Using the material below, print the line that contains "camera: 170 degrees left, 20 degrees down", the line that contains "(544, 259) = (531, 472): grey", and every line in between, exactly and nothing else.

:: INFORMATION SHOWN ::
::::::::
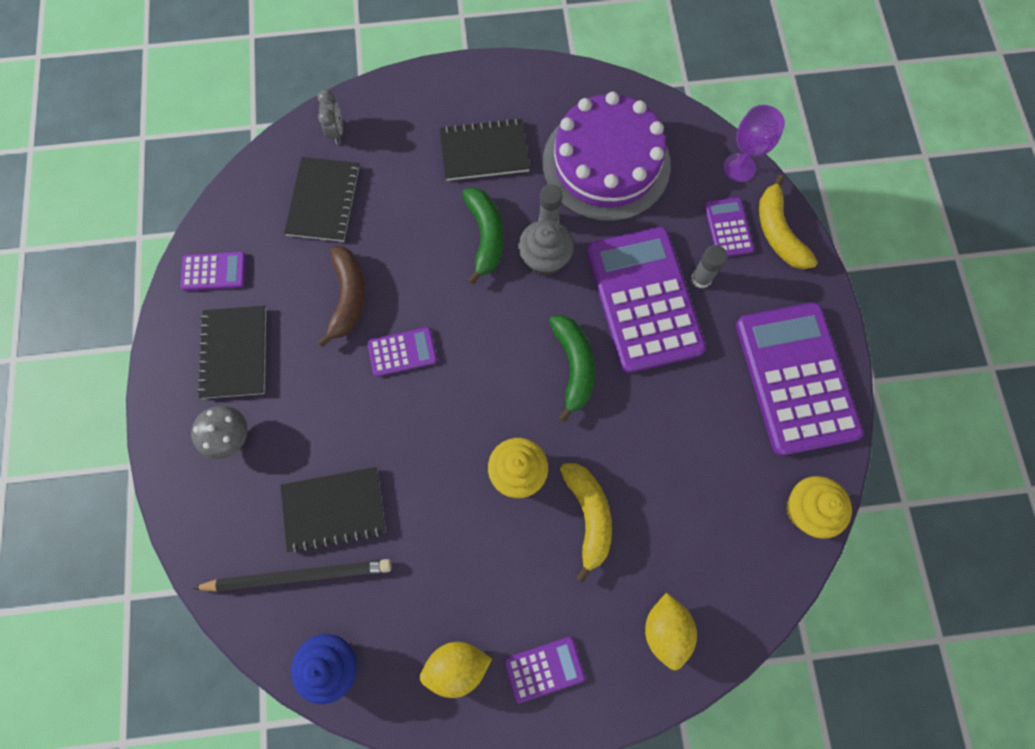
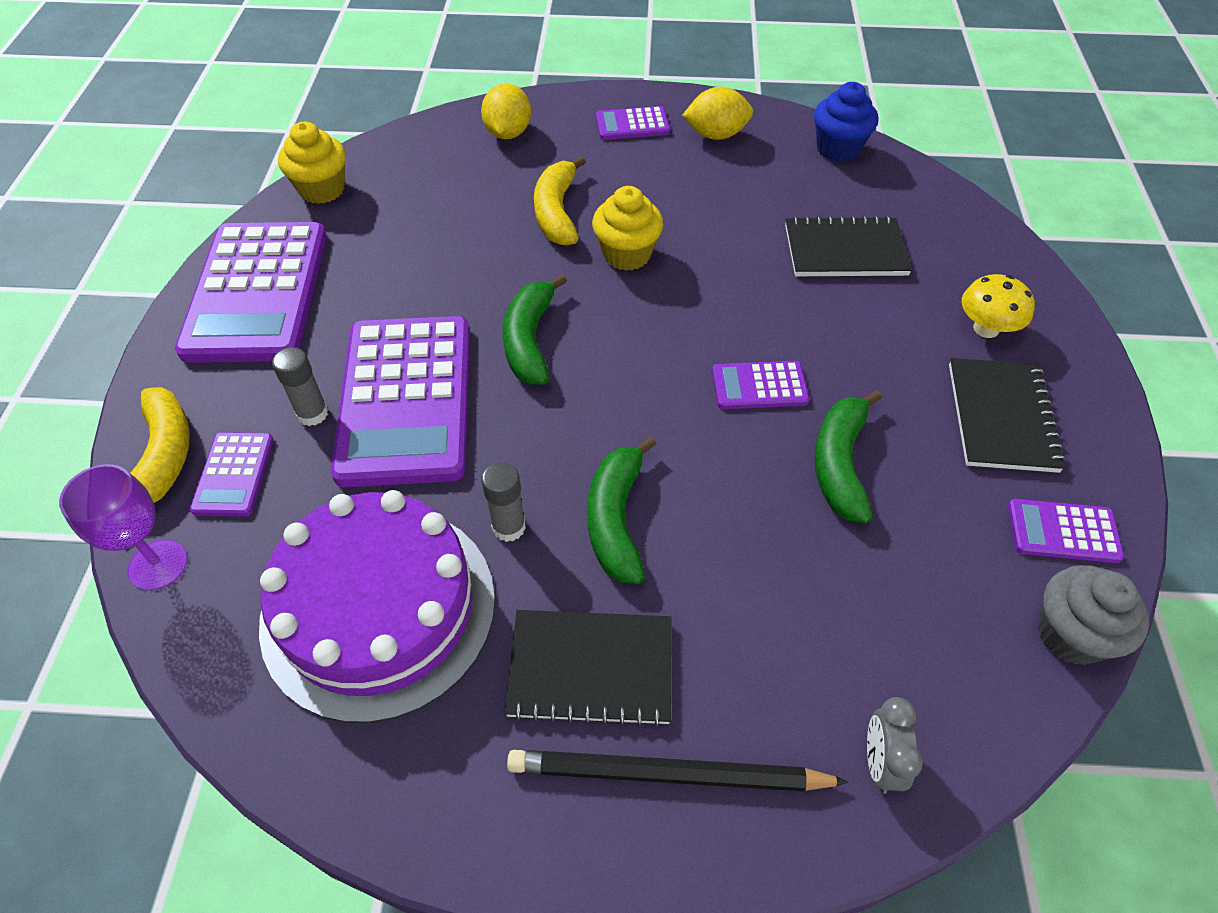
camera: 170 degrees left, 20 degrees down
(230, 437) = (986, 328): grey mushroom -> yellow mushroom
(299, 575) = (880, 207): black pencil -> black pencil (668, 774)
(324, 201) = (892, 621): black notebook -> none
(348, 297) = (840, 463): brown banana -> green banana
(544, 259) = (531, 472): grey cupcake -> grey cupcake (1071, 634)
::::::::
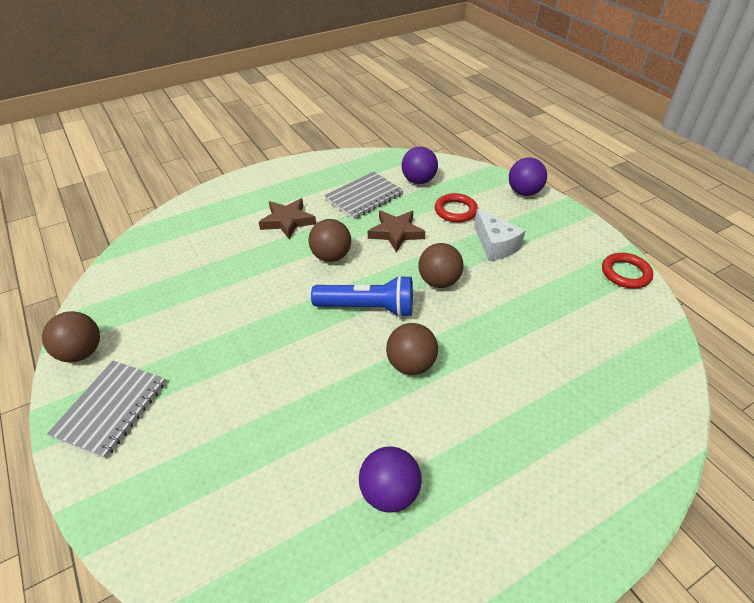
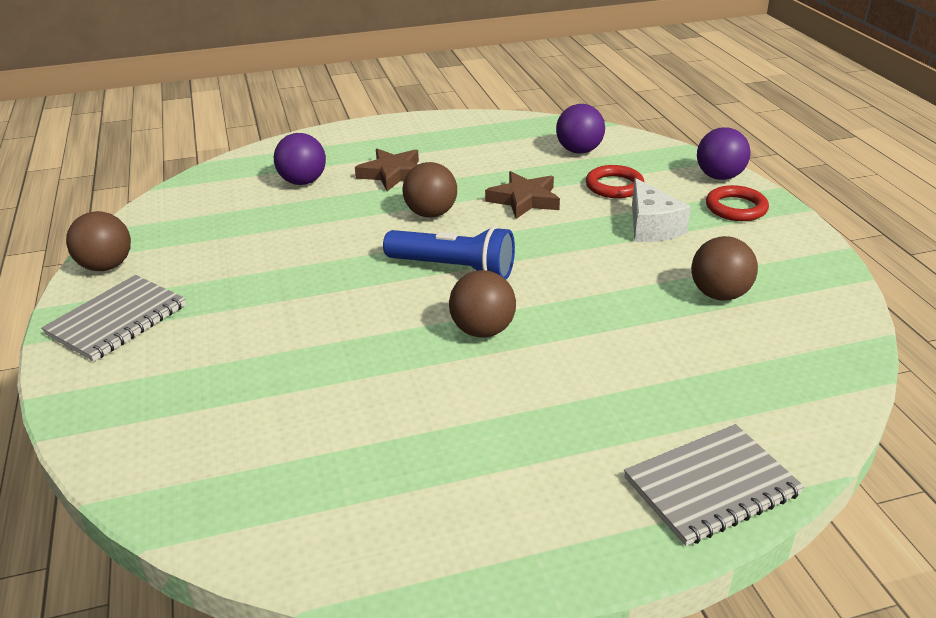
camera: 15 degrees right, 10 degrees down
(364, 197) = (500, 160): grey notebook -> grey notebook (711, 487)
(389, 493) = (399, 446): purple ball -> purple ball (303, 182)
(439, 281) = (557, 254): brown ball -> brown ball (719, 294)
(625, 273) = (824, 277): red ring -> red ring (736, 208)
::::::::
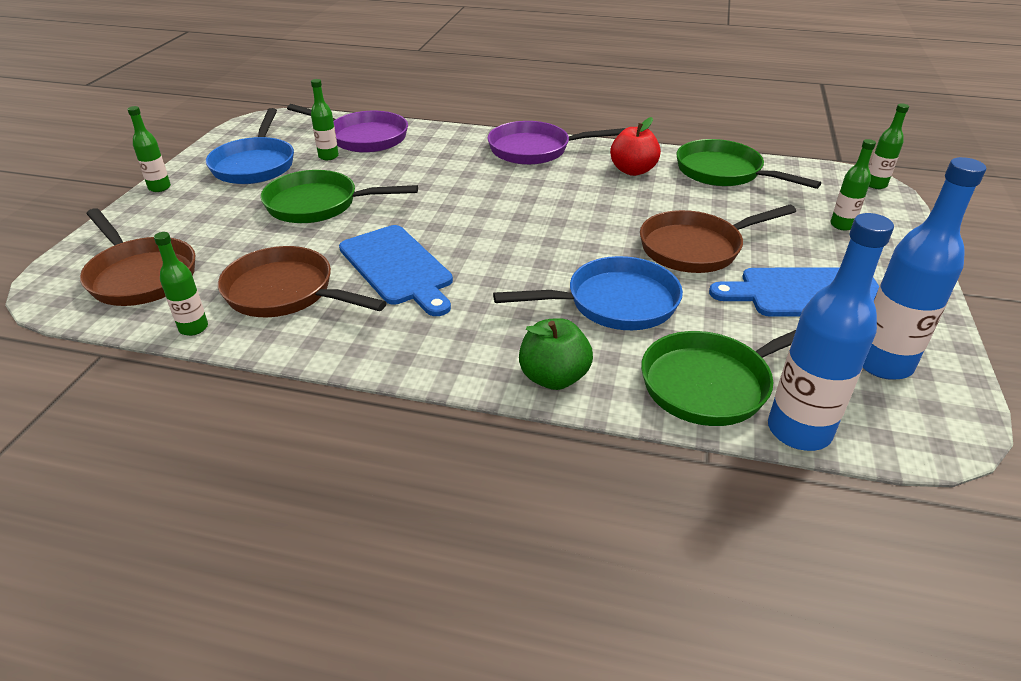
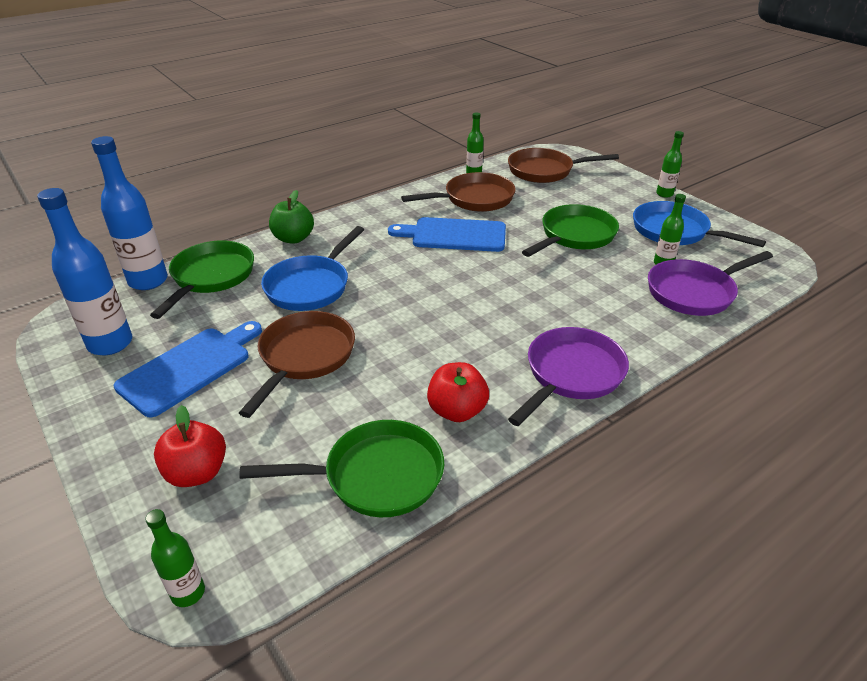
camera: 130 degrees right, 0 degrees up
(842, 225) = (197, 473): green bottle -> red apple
::::::::
:: FINAL ANSWER ::
camera: 170 degrees left, 20 degrees down
(230, 437) = (986, 328): grey mushroom -> yellow mushroom
(299, 575) = (880, 207): black pencil -> black pencil (668, 774)
(324, 201) = (892, 621): black notebook -> none
(348, 297) = (840, 463): brown banana -> green banana
(544, 259) = (531, 472): grey cupcake -> grey cupcake (1071, 634)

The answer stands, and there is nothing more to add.